• Problem: Below are entries with pictures in them. Output exactly the lines starting at the line with "D201: LED white" and ending at the line with "U204 pin VS: N6 -> 3V3", both included, but not the pictures.

• Exercise material:
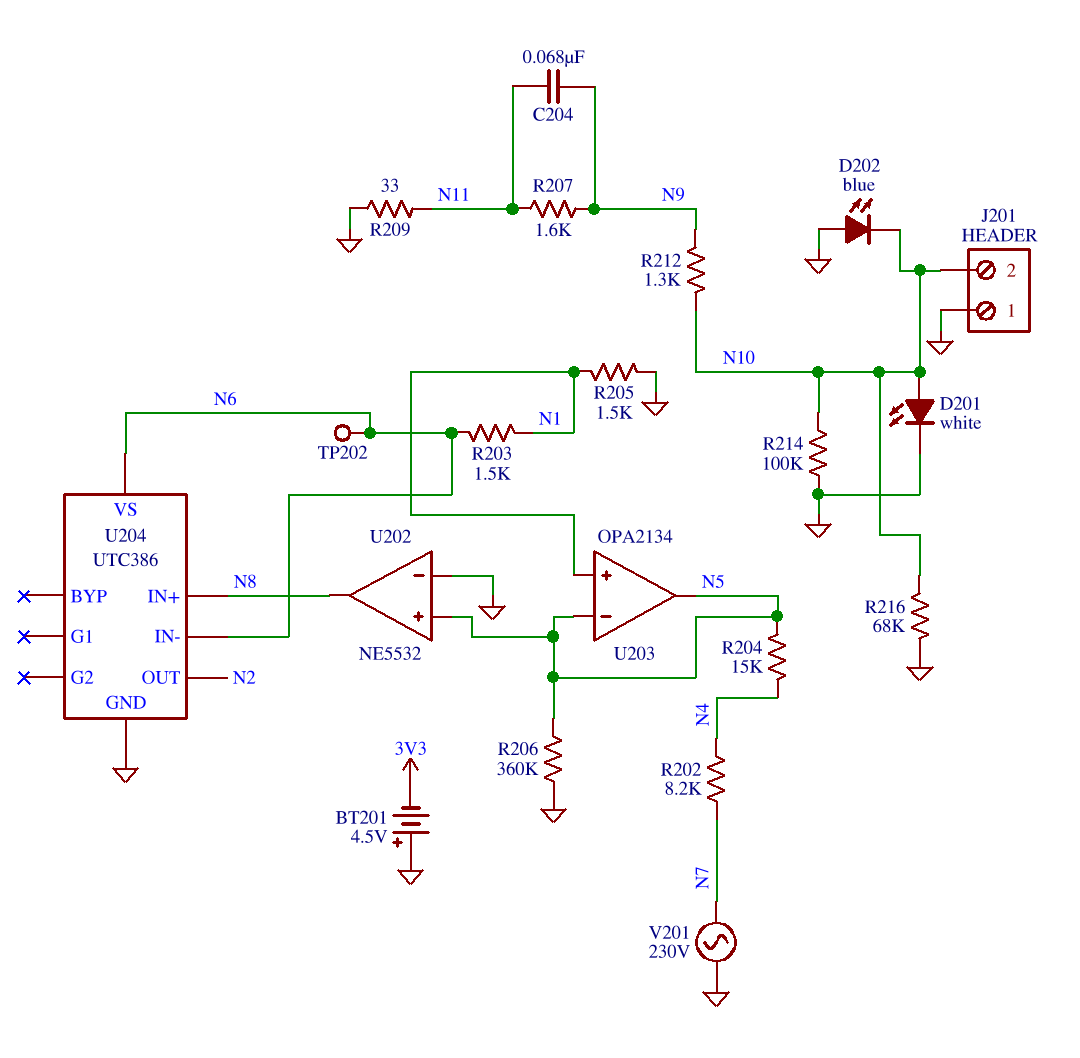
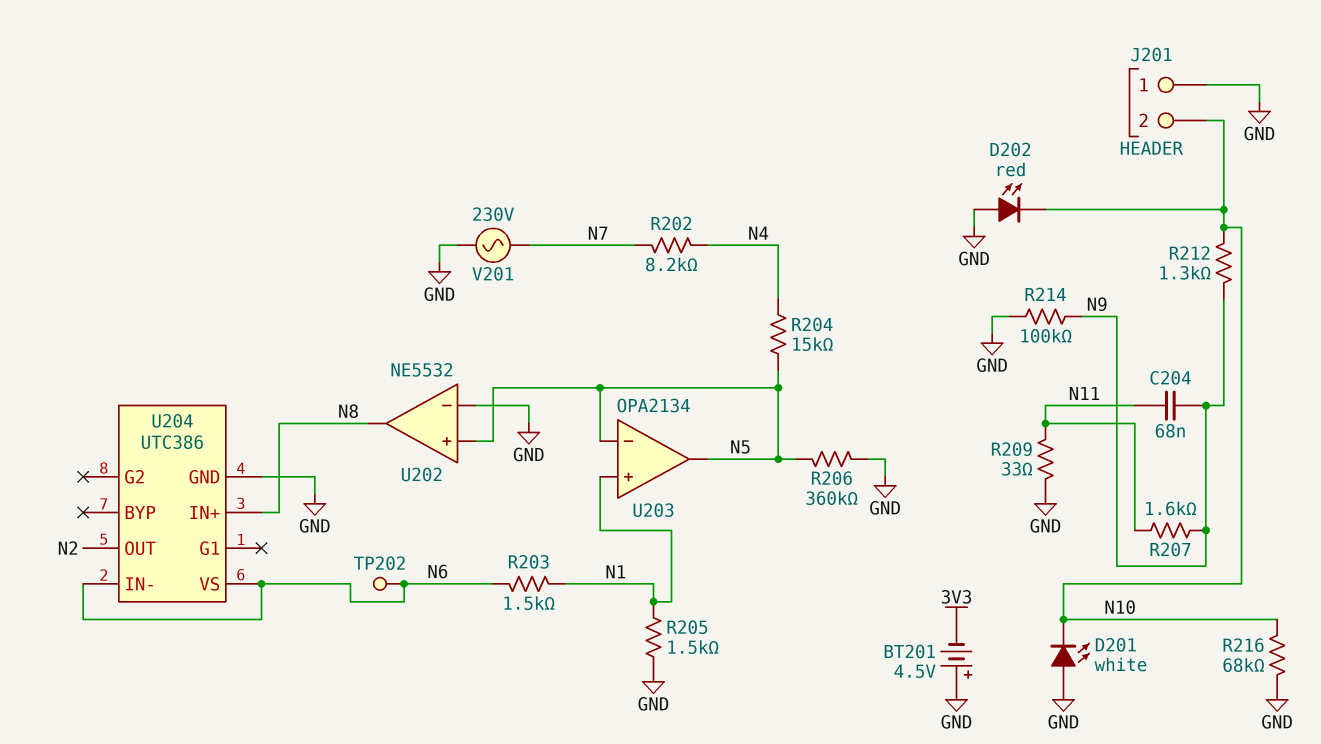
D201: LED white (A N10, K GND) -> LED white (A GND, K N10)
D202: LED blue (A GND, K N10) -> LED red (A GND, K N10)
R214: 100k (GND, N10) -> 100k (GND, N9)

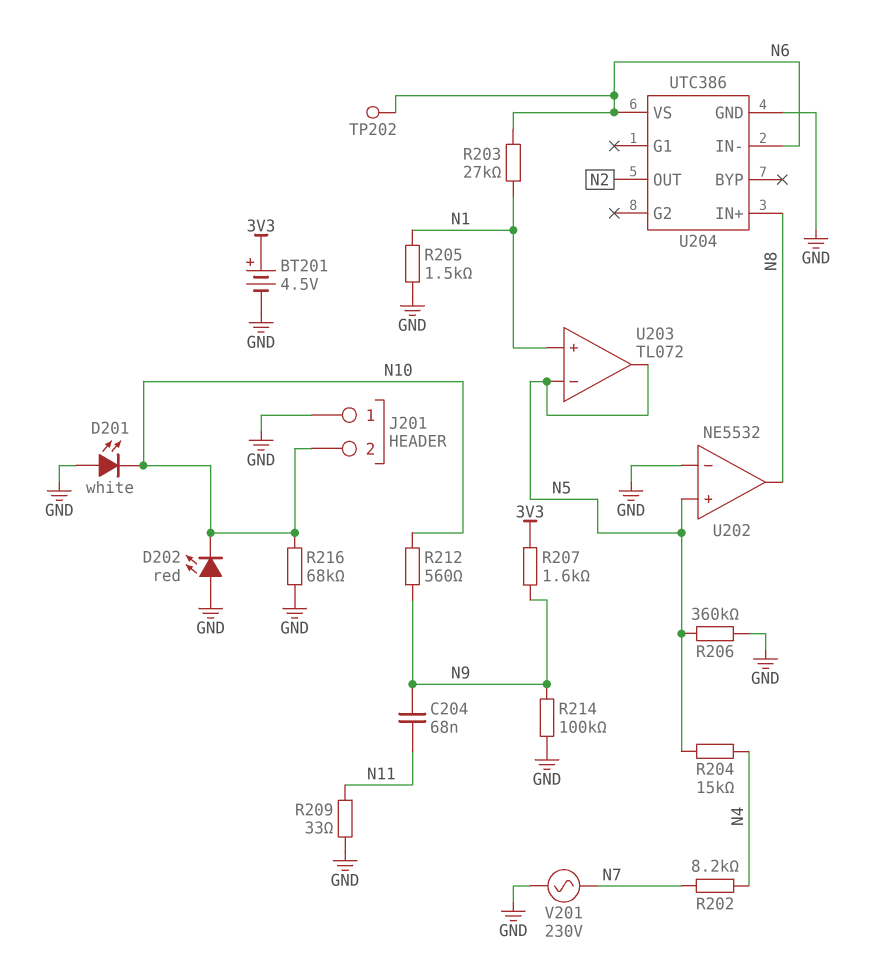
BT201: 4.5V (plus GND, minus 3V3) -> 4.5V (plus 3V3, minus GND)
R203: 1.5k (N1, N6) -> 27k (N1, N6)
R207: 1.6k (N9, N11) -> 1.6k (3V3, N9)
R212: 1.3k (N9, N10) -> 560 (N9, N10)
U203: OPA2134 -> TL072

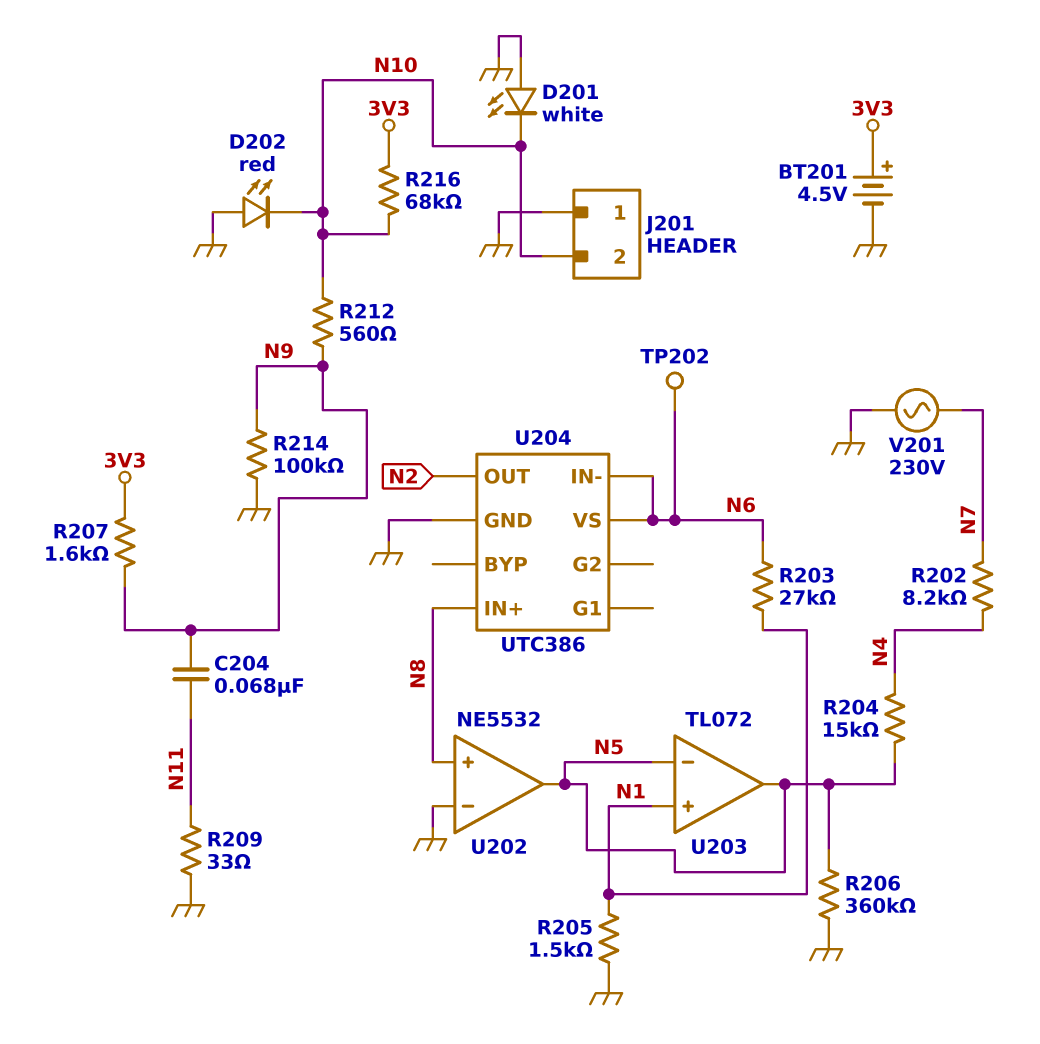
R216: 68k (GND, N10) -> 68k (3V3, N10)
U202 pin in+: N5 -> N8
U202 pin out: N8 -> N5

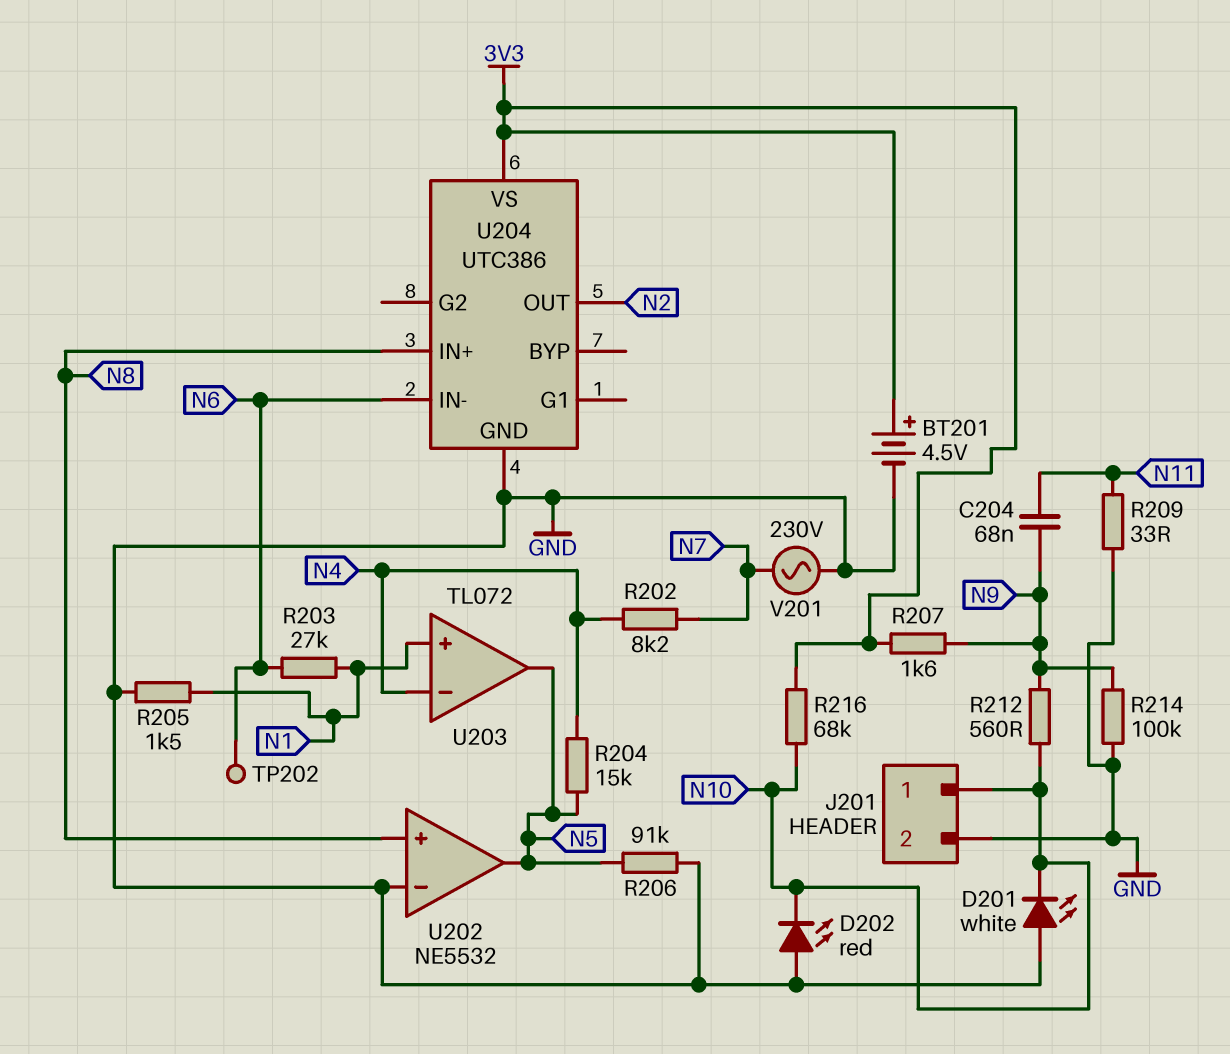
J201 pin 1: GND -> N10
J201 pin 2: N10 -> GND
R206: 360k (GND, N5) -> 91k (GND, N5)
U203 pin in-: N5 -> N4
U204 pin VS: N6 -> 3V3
---
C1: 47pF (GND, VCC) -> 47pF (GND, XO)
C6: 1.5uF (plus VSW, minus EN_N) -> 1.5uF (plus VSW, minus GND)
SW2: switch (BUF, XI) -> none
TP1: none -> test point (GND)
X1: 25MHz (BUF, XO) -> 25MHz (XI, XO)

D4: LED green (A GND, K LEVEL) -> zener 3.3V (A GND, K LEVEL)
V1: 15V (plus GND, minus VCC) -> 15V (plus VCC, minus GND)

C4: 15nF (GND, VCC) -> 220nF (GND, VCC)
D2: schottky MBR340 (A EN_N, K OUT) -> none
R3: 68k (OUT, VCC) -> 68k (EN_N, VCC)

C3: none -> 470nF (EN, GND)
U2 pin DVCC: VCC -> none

• Task response:
D201: LED white (A N10, K GND) -> LED white (A GND, K N10)
D202: LED blue (A GND, K N10) -> LED red (A GND, K N10)
R214: 100k (GND, N10) -> 100k (GND, N9)

BT201: 4.5V (plus GND, minus 3V3) -> 4.5V (plus 3V3, minus GND)
R203: 1.5k (N1, N6) -> 27k (N1, N6)
R207: 1.6k (N9, N11) -> 1.6k (3V3, N9)
R212: 1.3k (N9, N10) -> 560 (N9, N10)
U203: OPA2134 -> TL072

R216: 68k (GND, N10) -> 68k (3V3, N10)
U202 pin in+: N5 -> N8
U202 pin out: N8 -> N5

J201 pin 1: GND -> N10
J201 pin 2: N10 -> GND
R206: 360k (GND, N5) -> 91k (GND, N5)
U203 pin in-: N5 -> N4
U204 pin VS: N6 -> 3V3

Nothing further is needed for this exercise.